▸ **TASK**:
The records sit below. Return every line in them that holds the word "brown".

▸ **DATA SUPPLIED**:
________________

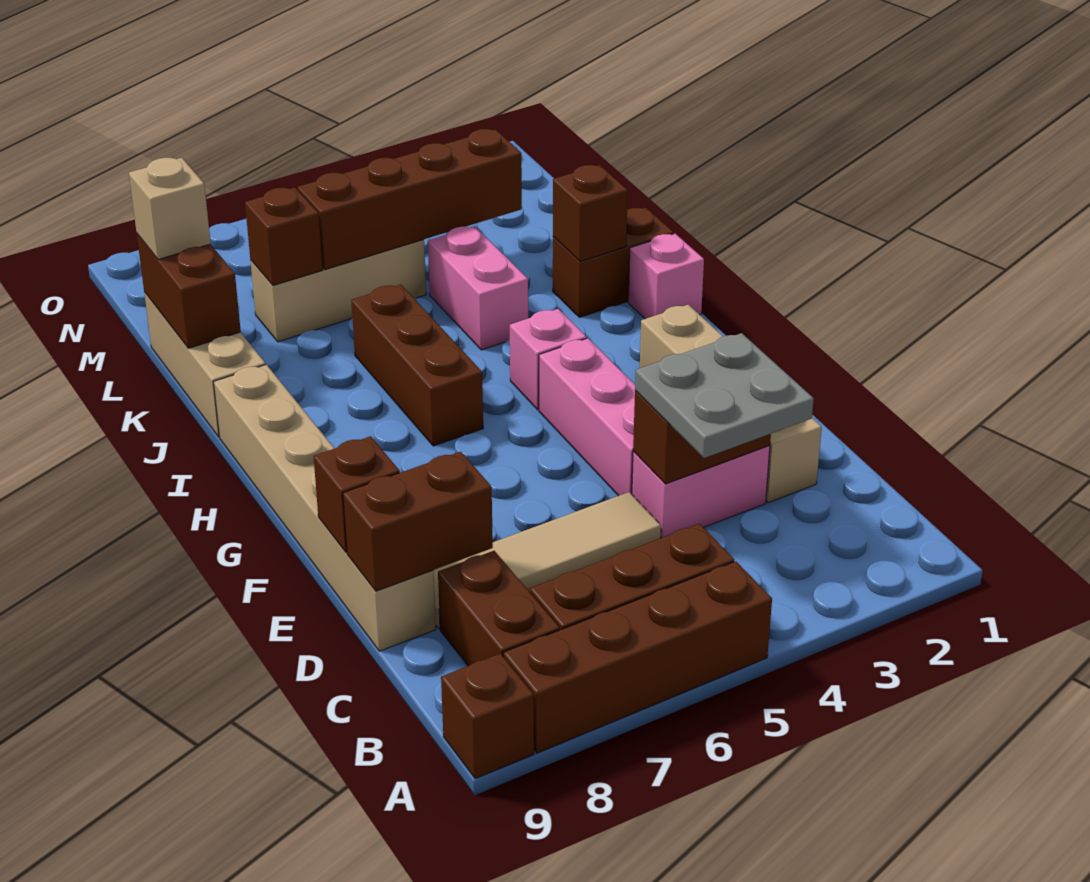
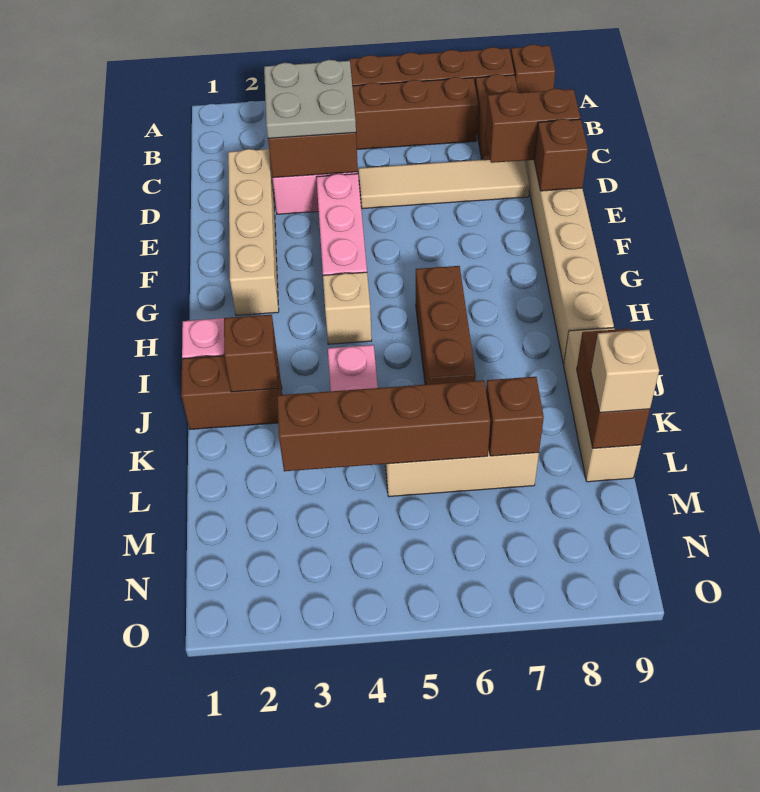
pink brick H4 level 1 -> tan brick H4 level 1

________________

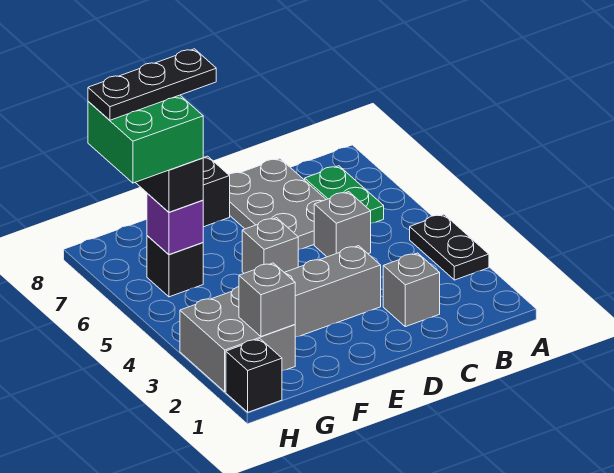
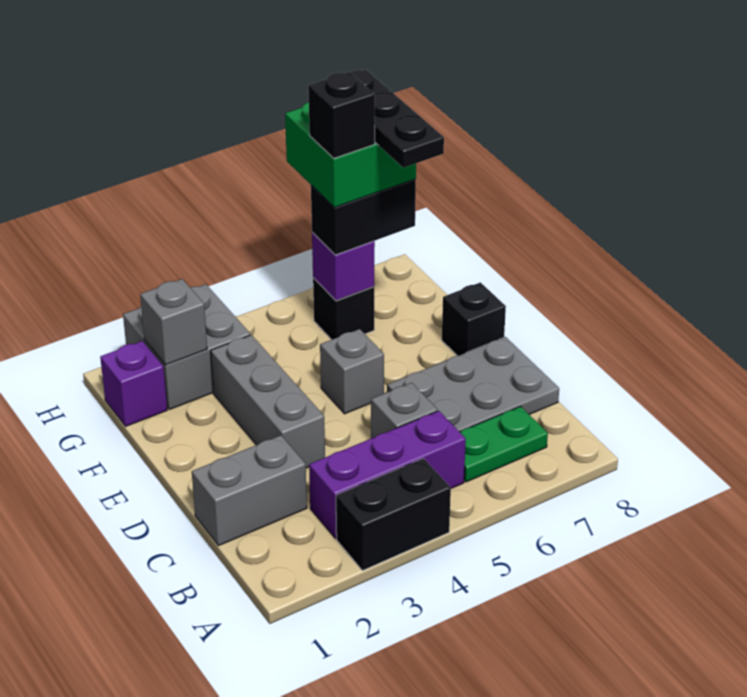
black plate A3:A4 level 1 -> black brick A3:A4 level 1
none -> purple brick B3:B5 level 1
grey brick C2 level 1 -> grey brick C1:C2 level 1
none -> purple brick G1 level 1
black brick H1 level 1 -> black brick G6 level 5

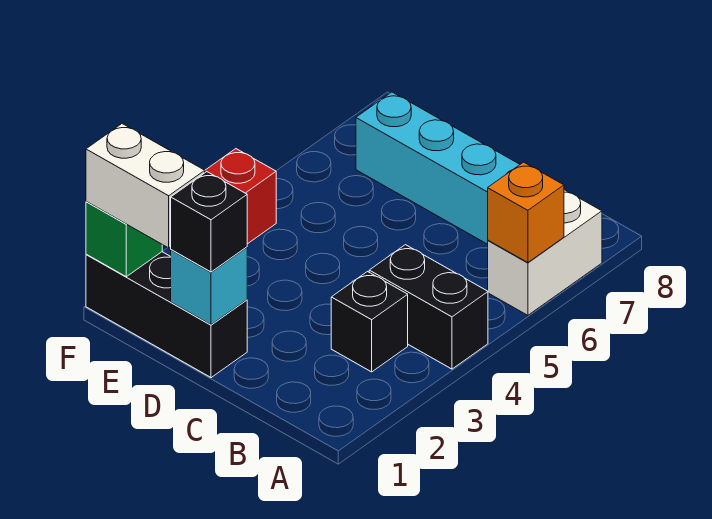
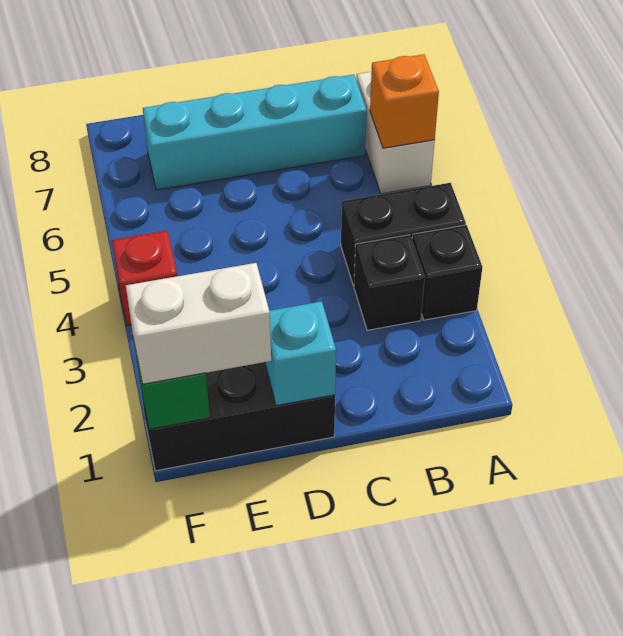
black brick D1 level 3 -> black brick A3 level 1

________________

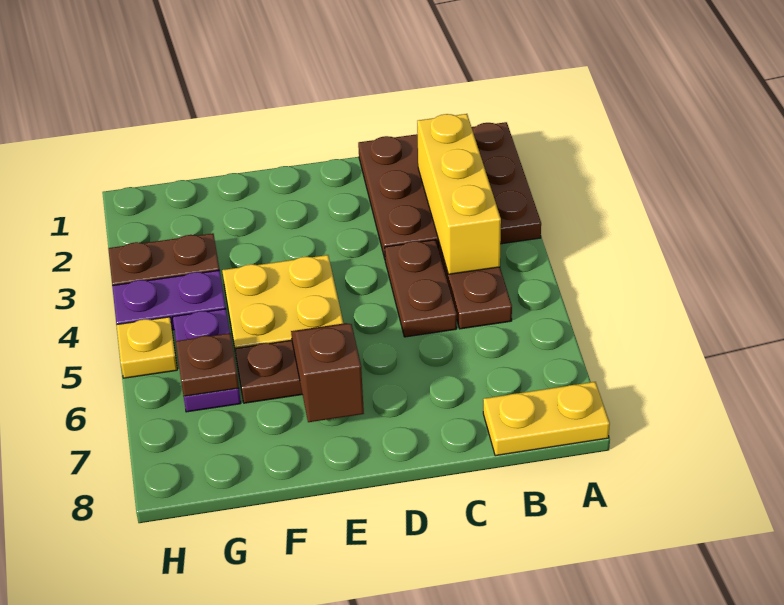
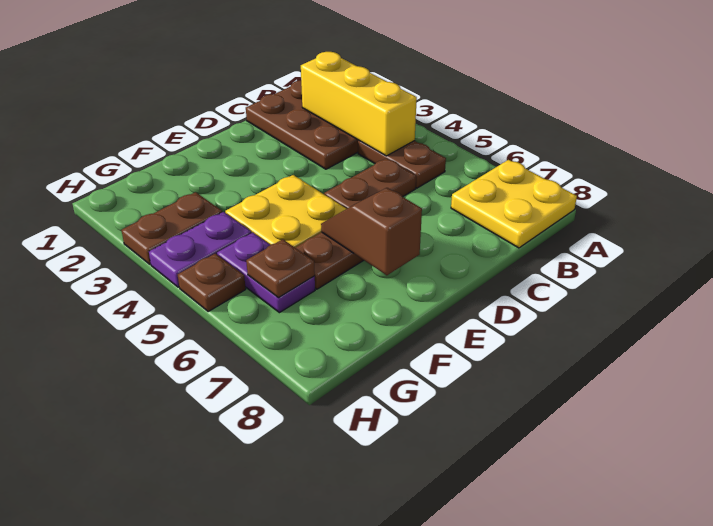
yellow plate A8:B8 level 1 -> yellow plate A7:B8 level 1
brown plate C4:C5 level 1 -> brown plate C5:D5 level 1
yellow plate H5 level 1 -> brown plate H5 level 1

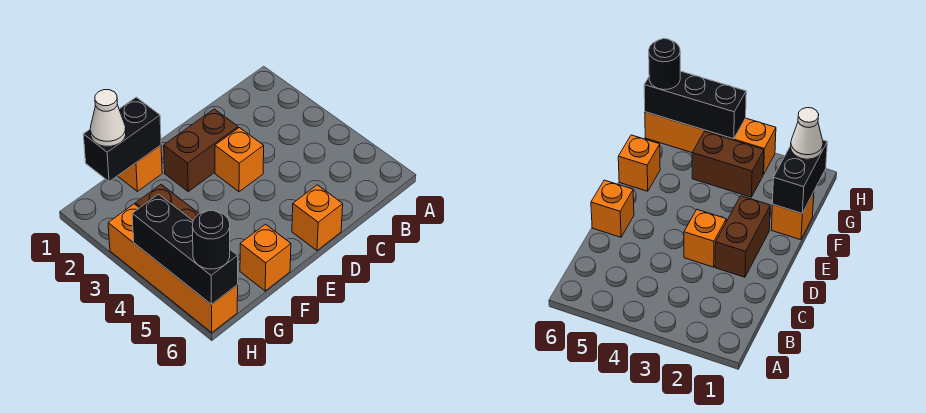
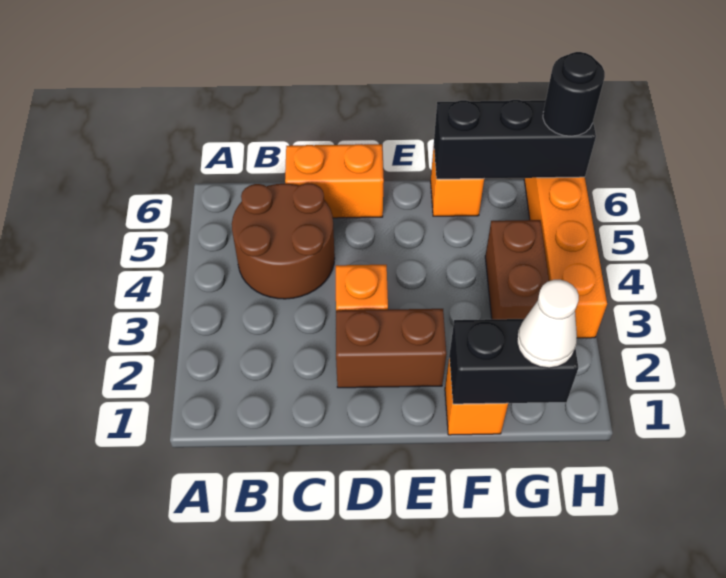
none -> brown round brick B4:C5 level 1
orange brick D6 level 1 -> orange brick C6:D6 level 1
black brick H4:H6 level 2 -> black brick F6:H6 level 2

________________

▸ **REPLY**:
brown plate C4:C5 level 1 -> brown plate C5:D5 level 1
yellow plate H5 level 1 -> brown plate H5 level 1
none -> brown round brick B4:C5 level 1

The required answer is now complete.